DESCRIPTION OF THE TASK:
Starting with the first line, output the data exactly through to the end.

Segment Open

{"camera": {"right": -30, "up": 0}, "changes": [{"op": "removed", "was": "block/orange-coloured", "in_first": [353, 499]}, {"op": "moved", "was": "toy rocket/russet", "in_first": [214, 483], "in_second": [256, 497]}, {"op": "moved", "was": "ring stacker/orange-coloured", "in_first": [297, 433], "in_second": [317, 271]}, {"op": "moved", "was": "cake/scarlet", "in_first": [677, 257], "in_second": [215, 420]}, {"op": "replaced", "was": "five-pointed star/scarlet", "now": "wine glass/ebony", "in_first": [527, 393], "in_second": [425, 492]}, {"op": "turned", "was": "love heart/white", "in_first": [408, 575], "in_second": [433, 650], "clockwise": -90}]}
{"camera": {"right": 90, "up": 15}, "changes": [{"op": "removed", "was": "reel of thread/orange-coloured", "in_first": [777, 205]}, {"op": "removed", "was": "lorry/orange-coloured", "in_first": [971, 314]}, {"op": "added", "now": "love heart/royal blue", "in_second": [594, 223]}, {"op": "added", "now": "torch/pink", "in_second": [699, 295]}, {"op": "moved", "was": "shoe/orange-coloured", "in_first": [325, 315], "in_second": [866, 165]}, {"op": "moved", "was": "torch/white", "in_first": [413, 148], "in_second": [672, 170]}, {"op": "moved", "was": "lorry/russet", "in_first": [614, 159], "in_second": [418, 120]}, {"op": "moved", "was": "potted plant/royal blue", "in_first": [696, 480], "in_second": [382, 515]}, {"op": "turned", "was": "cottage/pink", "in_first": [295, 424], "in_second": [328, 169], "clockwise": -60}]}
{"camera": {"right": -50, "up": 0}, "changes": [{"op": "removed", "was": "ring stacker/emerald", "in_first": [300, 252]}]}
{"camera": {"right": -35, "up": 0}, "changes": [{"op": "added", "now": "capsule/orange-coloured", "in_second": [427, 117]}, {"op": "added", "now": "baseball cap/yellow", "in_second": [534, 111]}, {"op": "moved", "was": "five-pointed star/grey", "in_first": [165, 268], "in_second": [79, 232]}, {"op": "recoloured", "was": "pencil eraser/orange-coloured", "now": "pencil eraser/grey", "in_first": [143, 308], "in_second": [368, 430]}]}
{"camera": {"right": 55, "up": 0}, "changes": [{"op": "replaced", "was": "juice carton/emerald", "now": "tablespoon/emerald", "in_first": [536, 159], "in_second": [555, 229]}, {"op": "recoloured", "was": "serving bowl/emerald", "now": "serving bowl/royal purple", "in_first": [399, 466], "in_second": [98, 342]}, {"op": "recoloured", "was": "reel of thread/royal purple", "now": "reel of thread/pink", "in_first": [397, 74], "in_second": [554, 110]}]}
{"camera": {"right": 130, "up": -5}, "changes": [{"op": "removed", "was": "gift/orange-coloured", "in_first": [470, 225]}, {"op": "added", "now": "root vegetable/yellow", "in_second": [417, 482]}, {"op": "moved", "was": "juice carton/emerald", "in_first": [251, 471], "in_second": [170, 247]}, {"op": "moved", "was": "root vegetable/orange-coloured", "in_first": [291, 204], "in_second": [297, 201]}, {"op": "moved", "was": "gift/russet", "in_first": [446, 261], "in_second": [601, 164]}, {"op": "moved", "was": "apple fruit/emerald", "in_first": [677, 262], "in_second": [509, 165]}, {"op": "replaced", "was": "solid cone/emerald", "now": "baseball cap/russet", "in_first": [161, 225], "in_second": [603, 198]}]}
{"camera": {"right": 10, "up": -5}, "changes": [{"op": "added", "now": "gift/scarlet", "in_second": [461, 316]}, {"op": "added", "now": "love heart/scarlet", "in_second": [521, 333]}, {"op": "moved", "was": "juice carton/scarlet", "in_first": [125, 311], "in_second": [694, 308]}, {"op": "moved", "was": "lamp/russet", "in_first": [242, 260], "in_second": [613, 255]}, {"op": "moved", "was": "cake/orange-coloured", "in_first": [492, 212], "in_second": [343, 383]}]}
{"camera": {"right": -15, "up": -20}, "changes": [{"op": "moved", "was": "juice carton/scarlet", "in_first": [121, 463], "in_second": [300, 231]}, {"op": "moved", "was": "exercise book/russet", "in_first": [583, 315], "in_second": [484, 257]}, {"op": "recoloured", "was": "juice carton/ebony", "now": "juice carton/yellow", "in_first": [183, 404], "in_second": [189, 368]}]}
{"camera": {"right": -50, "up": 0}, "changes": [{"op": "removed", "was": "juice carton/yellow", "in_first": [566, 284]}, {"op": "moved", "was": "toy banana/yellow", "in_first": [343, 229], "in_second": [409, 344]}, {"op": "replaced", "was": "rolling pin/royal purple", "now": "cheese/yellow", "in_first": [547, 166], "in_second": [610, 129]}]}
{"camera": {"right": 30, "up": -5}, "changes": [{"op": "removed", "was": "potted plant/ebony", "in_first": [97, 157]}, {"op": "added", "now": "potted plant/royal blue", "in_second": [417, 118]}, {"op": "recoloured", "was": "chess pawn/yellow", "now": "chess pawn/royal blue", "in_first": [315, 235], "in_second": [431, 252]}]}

Segment Closed

REPLY:
{"camera": {"right": -30, "up": 0}, "changes": [{"op": "removed", "was": "block/orange-coloured", "in_first": [353, 499]}, {"op": "moved", "was": "toy rocket/russet", "in_first": [214, 483], "in_second": [256, 497]}, {"op": "moved", "was": "ring stacker/orange-coloured", "in_first": [297, 433], "in_second": [317, 271]}, {"op": "moved", "was": "cake/scarlet", "in_first": [677, 257], "in_second": [215, 420]}, {"op": "replaced", "was": "five-pointed star/scarlet", "now": "wine glass/ebony", "in_first": [527, 393], "in_second": [425, 492]}, {"op": "turned", "was": "love heart/white", "in_first": [408, 575], "in_second": [433, 650], "clockwise": -90}]}
{"camera": {"right": 90, "up": 15}, "changes": [{"op": "removed", "was": "reel of thread/orange-coloured", "in_first": [777, 205]}, {"op": "removed", "was": "lorry/orange-coloured", "in_first": [971, 314]}, {"op": "added", "now": "love heart/royal blue", "in_second": [594, 223]}, {"op": "added", "now": "torch/pink", "in_second": [699, 295]}, {"op": "moved", "was": "shoe/orange-coloured", "in_first": [325, 315], "in_second": [866, 165]}, {"op": "moved", "was": "torch/white", "in_first": [413, 148], "in_second": [672, 170]}, {"op": "moved", "was": "lorry/russet", "in_first": [614, 159], "in_second": [418, 120]}, {"op": "moved", "was": "potted plant/royal blue", "in_first": [696, 480], "in_second": [382, 515]}, {"op": "turned", "was": "cottage/pink", "in_first": [295, 424], "in_second": [328, 169], "clockwise": -60}]}
{"camera": {"right": -50, "up": 0}, "changes": [{"op": "removed", "was": "ring stacker/emerald", "in_first": [300, 252]}]}
{"camera": {"right": -35, "up": 0}, "changes": [{"op": "added", "now": "capsule/orange-coloured", "in_second": [427, 117]}, {"op": "added", "now": "baseball cap/yellow", "in_second": [534, 111]}, {"op": "moved", "was": "five-pointed star/grey", "in_first": [165, 268], "in_second": [79, 232]}, {"op": "recoloured", "was": "pencil eraser/orange-coloured", "now": "pencil eraser/grey", "in_first": [143, 308], "in_second": [368, 430]}]}
{"camera": {"right": 55, "up": 0}, "changes": [{"op": "replaced", "was": "juice carton/emerald", "now": "tablespoon/emerald", "in_first": [536, 159], "in_second": [555, 229]}, {"op": "recoloured", "was": "serving bowl/emerald", "now": "serving bowl/royal purple", "in_first": [399, 466], "in_second": [98, 342]}, {"op": "recoloured", "was": "reel of thread/royal purple", "now": "reel of thread/pink", "in_first": [397, 74], "in_second": [554, 110]}]}
{"camera": {"right": 130, "up": -5}, "changes": [{"op": "removed", "was": "gift/orange-coloured", "in_first": [470, 225]}, {"op": "added", "now": "root vegetable/yellow", "in_second": [417, 482]}, {"op": "moved", "was": "juice carton/emerald", "in_first": [251, 471], "in_second": [170, 247]}, {"op": "moved", "was": "root vegetable/orange-coloured", "in_first": [291, 204], "in_second": [297, 201]}, {"op": "moved", "was": "gift/russet", "in_first": [446, 261], "in_second": [601, 164]}, {"op": "moved", "was": "apple fruit/emerald", "in_first": [677, 262], "in_second": [509, 165]}, {"op": "replaced", "was": "solid cone/emerald", "now": "baseball cap/russet", "in_first": [161, 225], "in_second": [603, 198]}]}
{"camera": {"right": 10, "up": -5}, "changes": [{"op": "added", "now": "gift/scarlet", "in_second": [461, 316]}, {"op": "added", "now": "love heart/scarlet", "in_second": [521, 333]}, {"op": "moved", "was": "juice carton/scarlet", "in_first": [125, 311], "in_second": [694, 308]}, {"op": "moved", "was": "lamp/russet", "in_first": [242, 260], "in_second": [613, 255]}, {"op": "moved", "was": "cake/orange-coloured", "in_first": [492, 212], "in_second": [343, 383]}]}
{"camera": {"right": -15, "up": -20}, "changes": [{"op": "moved", "was": "juice carton/scarlet", "in_first": [121, 463], "in_second": [300, 231]}, {"op": "moved", "was": "exercise book/russet", "in_first": [583, 315], "in_second": [484, 257]}, {"op": "recoloured", "was": "juice carton/ebony", "now": "juice carton/yellow", "in_first": [183, 404], "in_second": [189, 368]}]}
{"camera": {"right": -50, "up": 0}, "changes": [{"op": "removed", "was": "juice carton/yellow", "in_first": [566, 284]}, {"op": "moved", "was": "toy banana/yellow", "in_first": [343, 229], "in_second": [409, 344]}, {"op": "replaced", "was": "rolling pin/royal purple", "now": "cheese/yellow", "in_first": [547, 166], "in_second": [610, 129]}]}
{"camera": {"right": 30, "up": -5}, "changes": [{"op": "removed", "was": "potted plant/ebony", "in_first": [97, 157]}, {"op": "added", "now": "potted plant/royal blue", "in_second": [417, 118]}, {"op": "recoloured", "was": "chess pawn/yellow", "now": "chess pawn/royal blue", "in_first": [315, 235], "in_second": [431, 252]}]}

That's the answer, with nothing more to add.